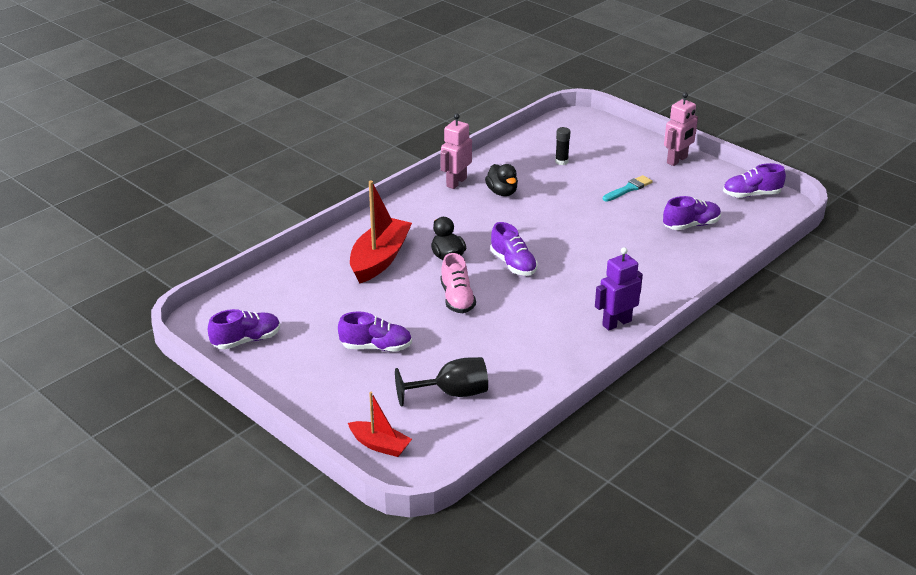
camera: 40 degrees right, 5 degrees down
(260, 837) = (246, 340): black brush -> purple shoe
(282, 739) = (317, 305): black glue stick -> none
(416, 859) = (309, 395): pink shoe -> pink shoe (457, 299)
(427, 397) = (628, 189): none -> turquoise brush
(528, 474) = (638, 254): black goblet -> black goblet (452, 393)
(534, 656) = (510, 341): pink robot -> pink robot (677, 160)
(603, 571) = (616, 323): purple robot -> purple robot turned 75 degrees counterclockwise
# # # # # # #
• ACTIVITY:
Your answer should be each line from the preceding material in which the word "purple" occurs.

• SOLUTION TO THIS PROBLEM:
(260, 837) = (246, 340): black brush -> purple shoe
(603, 571) = (616, 323): purple robot -> purple robot turned 75 degrees counterclockwise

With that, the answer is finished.